__Given records__.

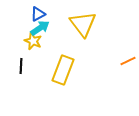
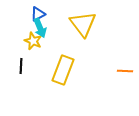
cyan arrow: rotated 102 degrees clockwise
orange line: moved 3 px left, 10 px down; rotated 28 degrees clockwise
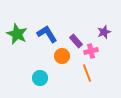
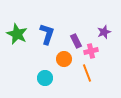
blue L-shape: rotated 50 degrees clockwise
purple rectangle: rotated 16 degrees clockwise
orange circle: moved 2 px right, 3 px down
cyan circle: moved 5 px right
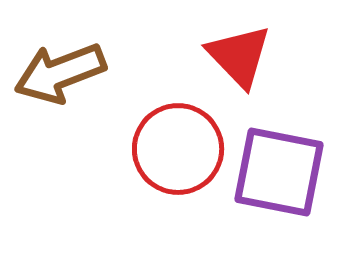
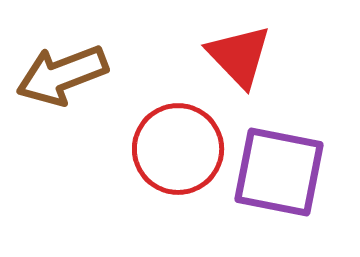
brown arrow: moved 2 px right, 2 px down
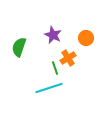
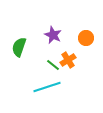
orange cross: moved 2 px down
green line: moved 2 px left, 3 px up; rotated 32 degrees counterclockwise
cyan line: moved 2 px left, 1 px up
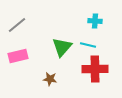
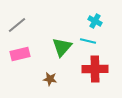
cyan cross: rotated 24 degrees clockwise
cyan line: moved 4 px up
pink rectangle: moved 2 px right, 2 px up
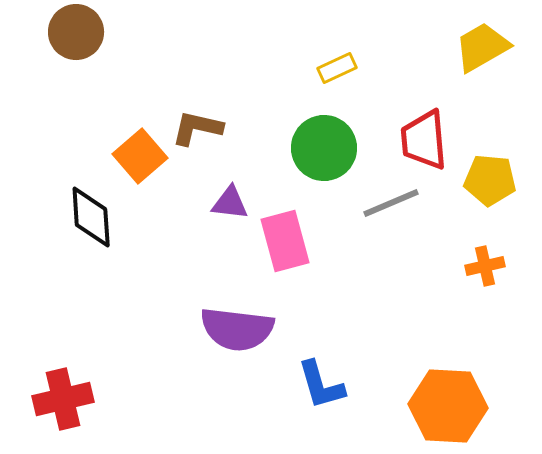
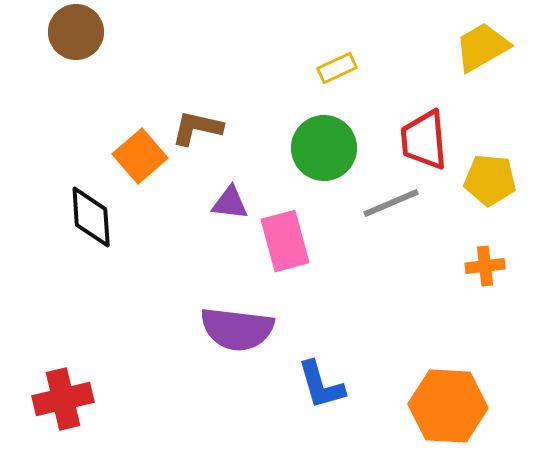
orange cross: rotated 6 degrees clockwise
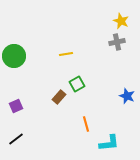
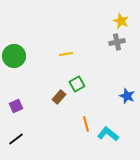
cyan L-shape: moved 1 px left, 9 px up; rotated 135 degrees counterclockwise
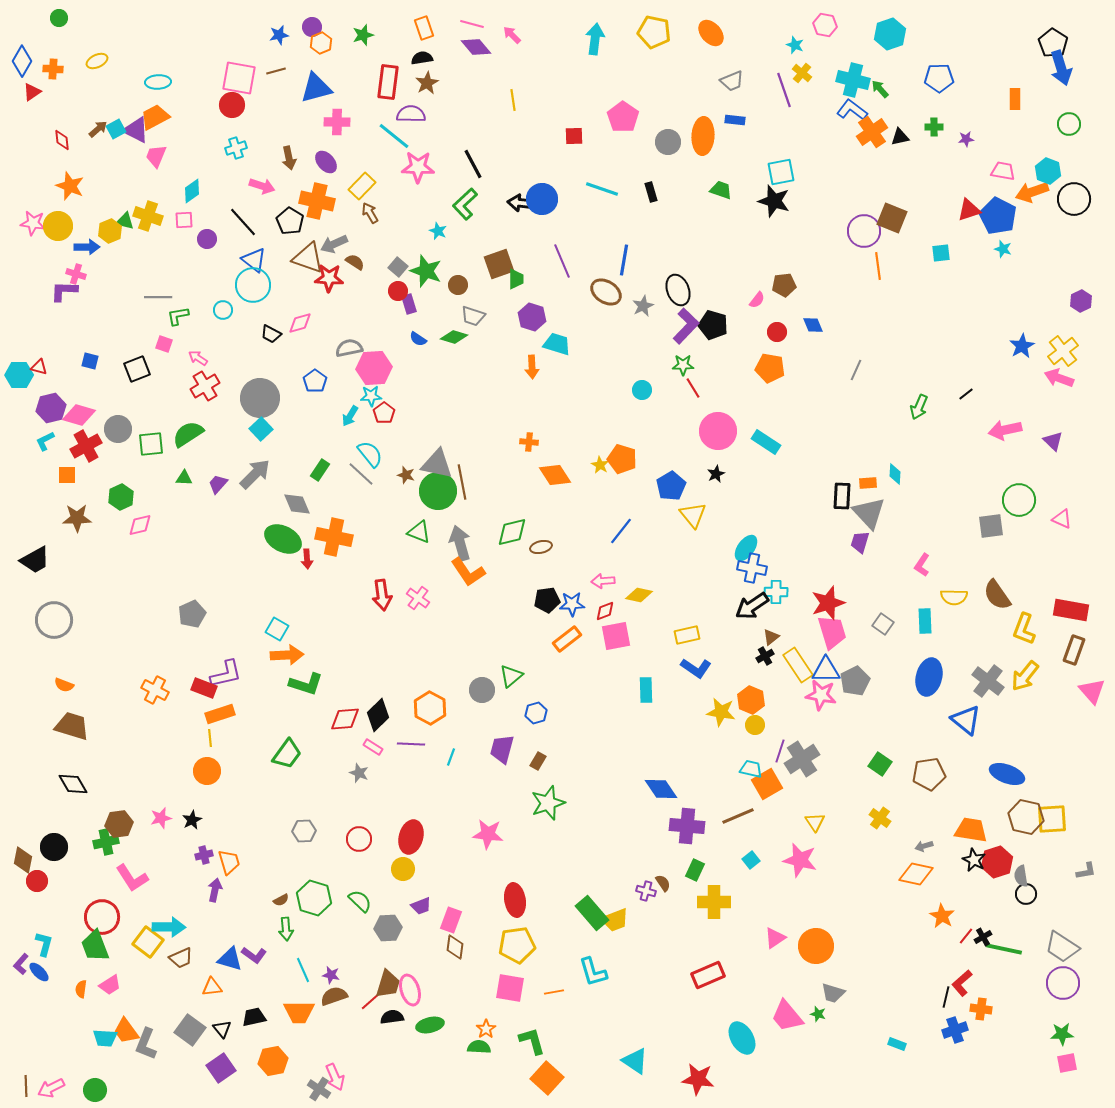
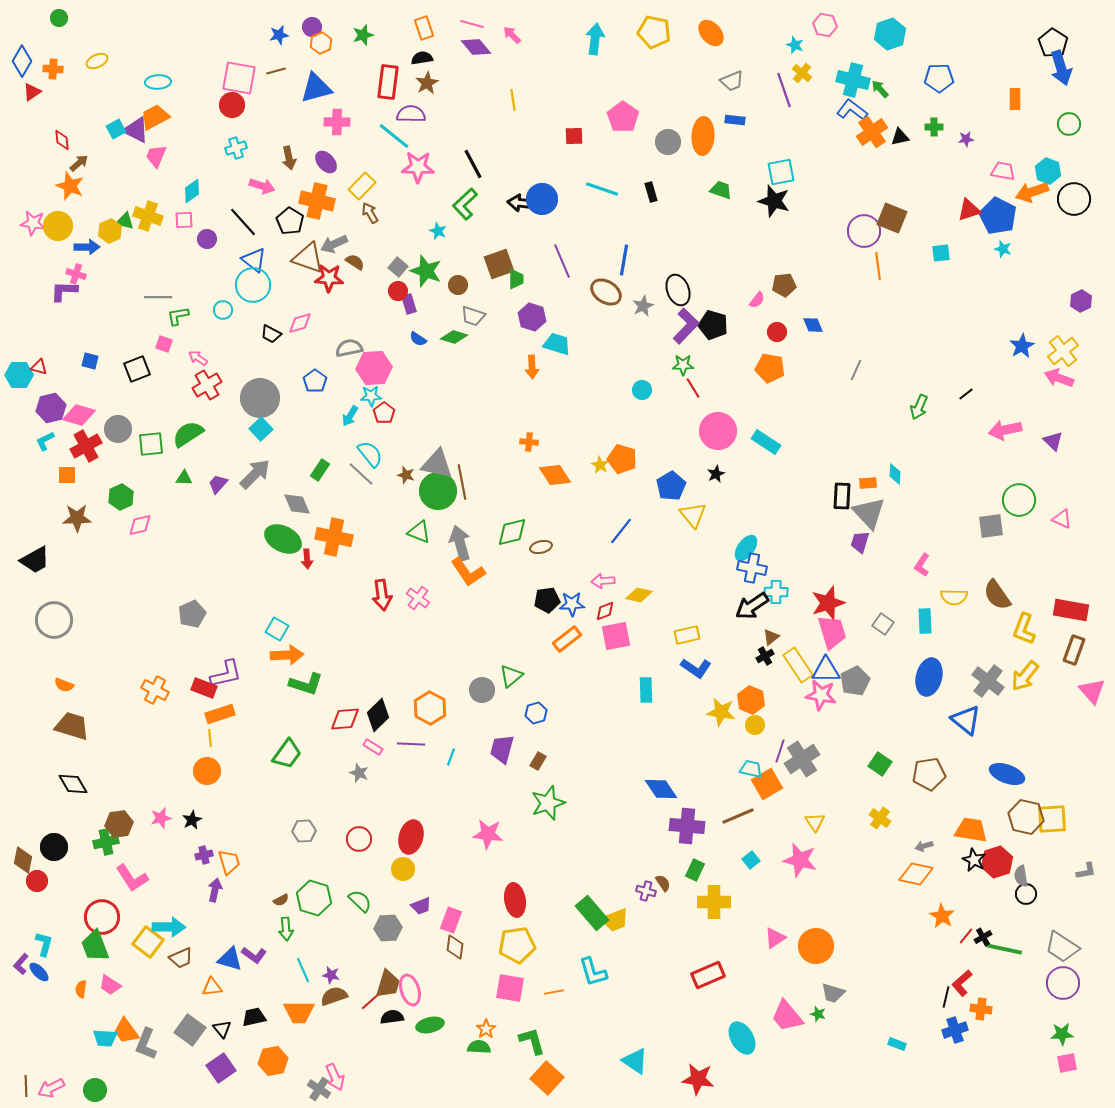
brown arrow at (98, 129): moved 19 px left, 34 px down
red cross at (205, 386): moved 2 px right, 1 px up
pink trapezoid at (110, 985): rotated 65 degrees clockwise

__Task statement__. Nothing but the lines from the one that holds "cyan circle: moved 5 px right" through the end of the data should appear, written out exactly, without pictures.

__Expected answer__.
cyan circle: moved 5 px right
brown arrow: moved 2 px right, 2 px down
orange cross: moved 2 px down
green line: moved 2 px left, 3 px up; rotated 32 degrees counterclockwise
cyan line: moved 2 px left, 1 px up
cyan cross: rotated 24 degrees clockwise
cyan line: moved 4 px up
pink rectangle: moved 2 px right, 2 px up
orange cross: rotated 6 degrees clockwise
cyan L-shape: moved 1 px left, 9 px up; rotated 135 degrees counterclockwise
brown arrow at (98, 129): moved 19 px left, 34 px down
red cross at (205, 386): moved 2 px right, 1 px up
pink trapezoid at (110, 985): rotated 65 degrees clockwise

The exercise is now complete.